TRY IT:
Some entries follow. Reproduce exactly the lines starting at the one with "none -> red light bulb [316,545,359,605]" and stopping after the one with "none -> green key [455,225,499,251]".

(RECORD EXCERPTS Opens)

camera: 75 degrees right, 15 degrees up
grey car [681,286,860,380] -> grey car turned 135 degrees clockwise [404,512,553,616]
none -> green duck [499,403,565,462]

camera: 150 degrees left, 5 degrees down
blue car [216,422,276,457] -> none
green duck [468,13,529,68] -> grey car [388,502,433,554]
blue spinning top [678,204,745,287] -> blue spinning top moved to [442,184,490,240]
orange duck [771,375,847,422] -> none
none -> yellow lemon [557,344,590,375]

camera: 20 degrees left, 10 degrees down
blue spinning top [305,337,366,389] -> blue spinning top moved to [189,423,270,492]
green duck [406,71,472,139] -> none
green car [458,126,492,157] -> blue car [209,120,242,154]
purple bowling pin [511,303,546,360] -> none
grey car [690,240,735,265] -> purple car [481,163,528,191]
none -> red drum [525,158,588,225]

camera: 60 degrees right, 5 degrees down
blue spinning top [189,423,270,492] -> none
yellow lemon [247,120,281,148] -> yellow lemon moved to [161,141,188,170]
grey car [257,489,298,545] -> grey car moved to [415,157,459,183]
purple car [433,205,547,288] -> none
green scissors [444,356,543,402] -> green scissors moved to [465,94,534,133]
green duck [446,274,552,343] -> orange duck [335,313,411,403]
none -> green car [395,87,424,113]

(RECORD EXCERPTS Closes)
(RECORD EXCERPTS Opens)

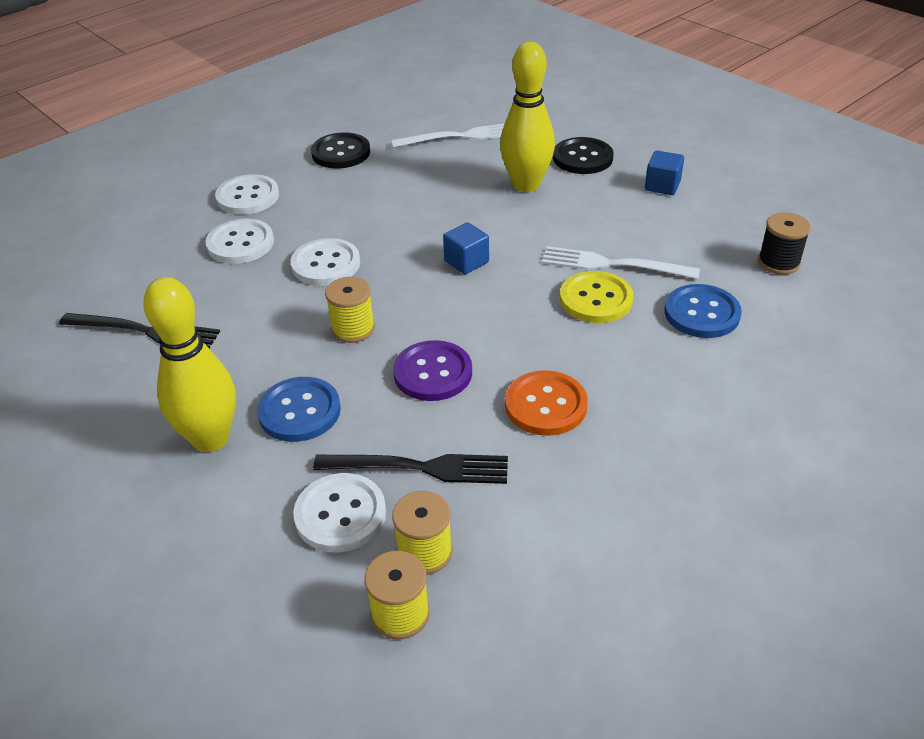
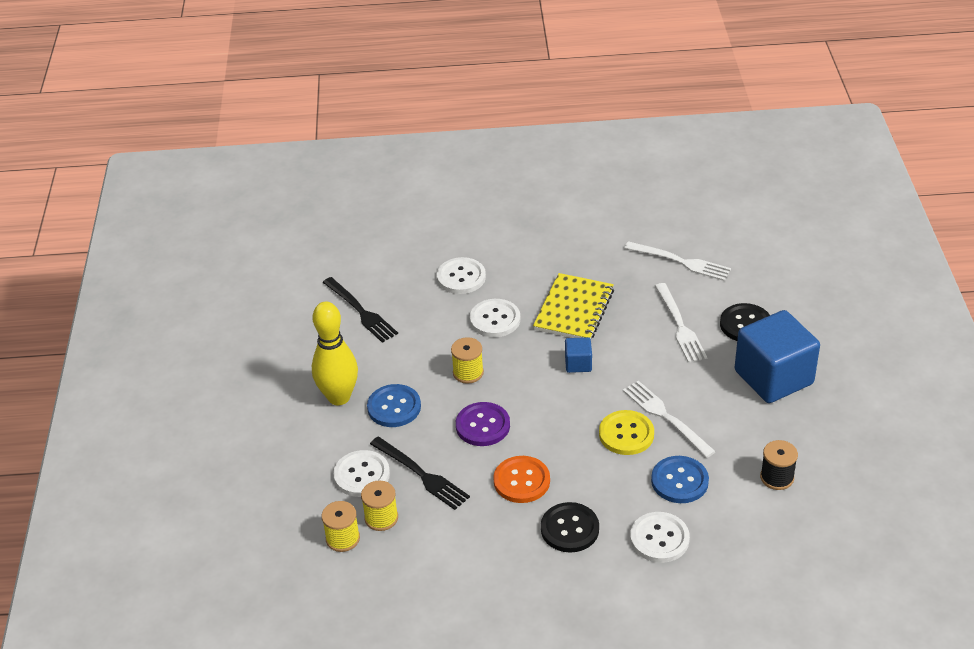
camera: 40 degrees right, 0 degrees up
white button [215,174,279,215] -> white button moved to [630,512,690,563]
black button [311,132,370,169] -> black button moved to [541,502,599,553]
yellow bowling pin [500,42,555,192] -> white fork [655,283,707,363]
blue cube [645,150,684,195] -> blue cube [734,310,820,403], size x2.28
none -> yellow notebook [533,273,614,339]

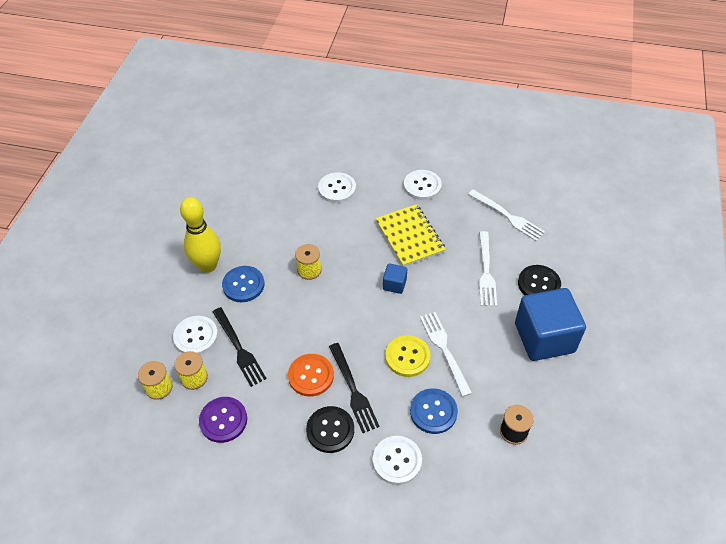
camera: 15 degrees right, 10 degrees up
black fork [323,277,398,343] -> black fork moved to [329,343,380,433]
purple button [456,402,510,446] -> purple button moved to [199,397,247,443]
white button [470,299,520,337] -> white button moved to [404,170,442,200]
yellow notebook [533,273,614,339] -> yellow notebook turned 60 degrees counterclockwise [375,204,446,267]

(RECORD EXCERPTS Closes)
(RECORD EXCERPTS Opens)

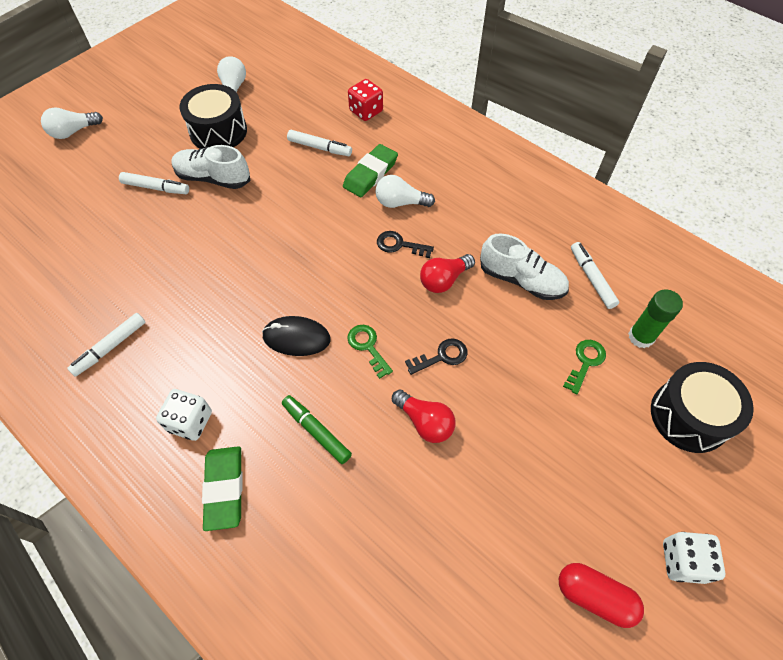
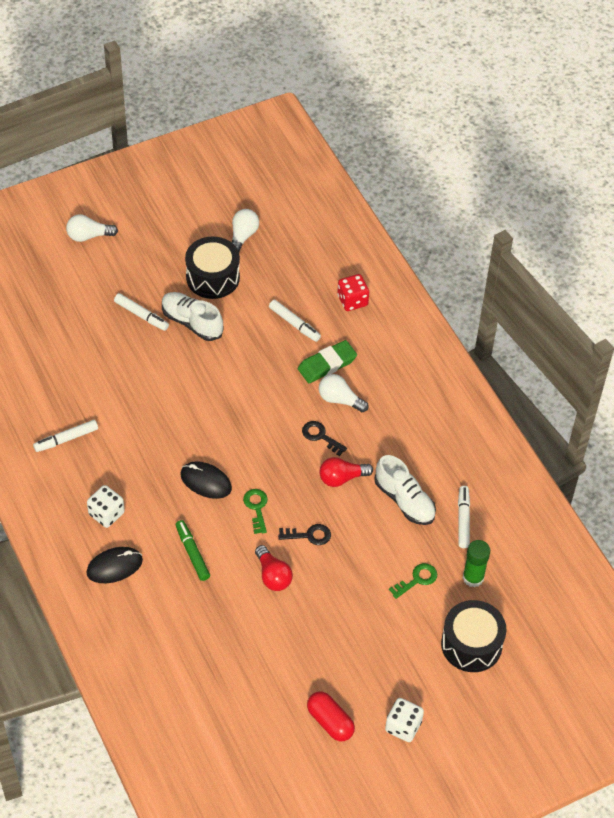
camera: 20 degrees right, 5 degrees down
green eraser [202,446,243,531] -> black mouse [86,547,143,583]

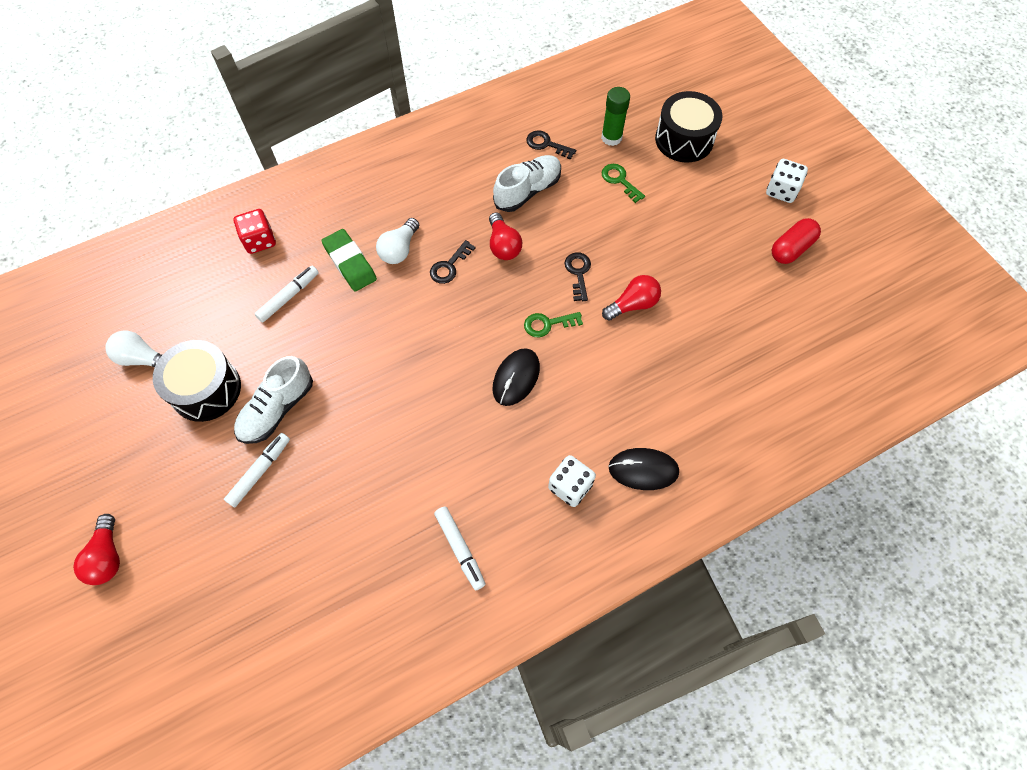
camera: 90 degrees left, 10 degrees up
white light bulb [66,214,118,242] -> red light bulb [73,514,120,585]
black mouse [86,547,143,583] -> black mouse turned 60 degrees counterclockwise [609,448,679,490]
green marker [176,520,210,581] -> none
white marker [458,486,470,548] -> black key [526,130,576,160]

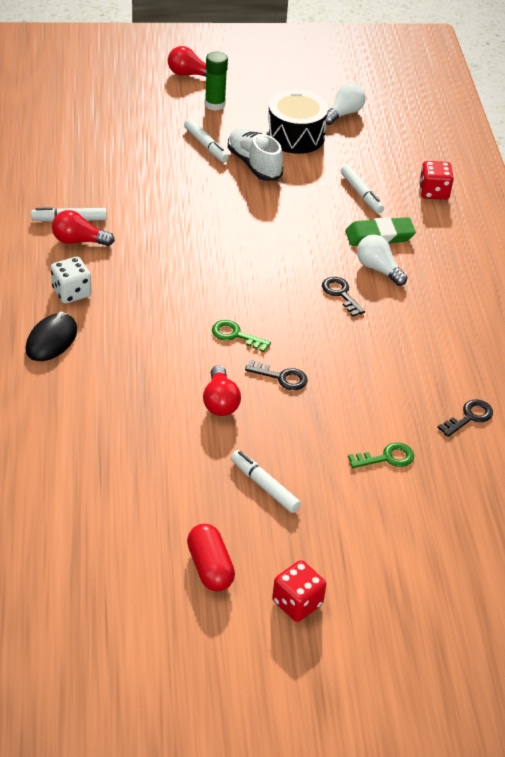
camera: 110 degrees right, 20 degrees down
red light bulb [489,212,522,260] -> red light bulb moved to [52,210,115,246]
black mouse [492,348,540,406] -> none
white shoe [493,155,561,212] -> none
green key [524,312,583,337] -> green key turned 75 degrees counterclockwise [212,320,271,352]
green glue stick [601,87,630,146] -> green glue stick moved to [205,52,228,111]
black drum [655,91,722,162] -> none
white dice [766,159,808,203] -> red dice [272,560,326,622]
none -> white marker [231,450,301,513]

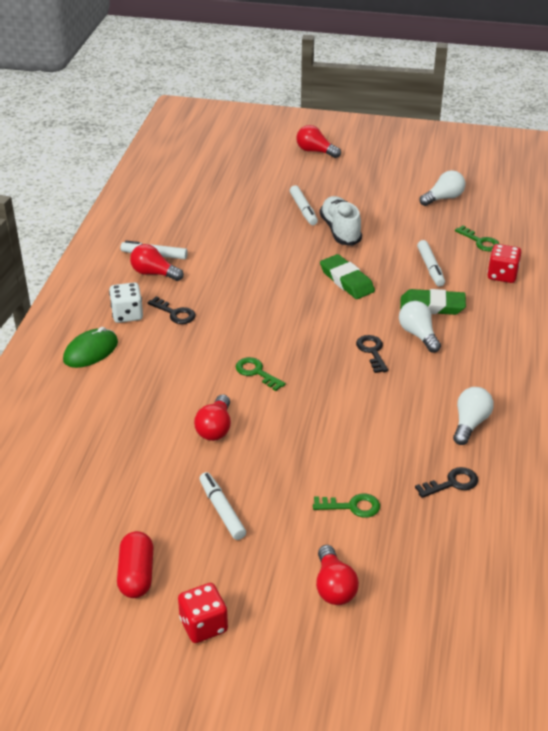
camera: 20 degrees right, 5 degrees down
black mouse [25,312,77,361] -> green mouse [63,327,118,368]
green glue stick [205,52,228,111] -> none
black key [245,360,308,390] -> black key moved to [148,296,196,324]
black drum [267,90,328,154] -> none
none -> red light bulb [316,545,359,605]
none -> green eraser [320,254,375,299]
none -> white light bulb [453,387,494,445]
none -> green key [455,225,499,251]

(RECORD EXCERPTS Closes)

YOUR SOLUTION:
none -> red light bulb [316,545,359,605]
none -> green eraser [320,254,375,299]
none -> white light bulb [453,387,494,445]
none -> green key [455,225,499,251]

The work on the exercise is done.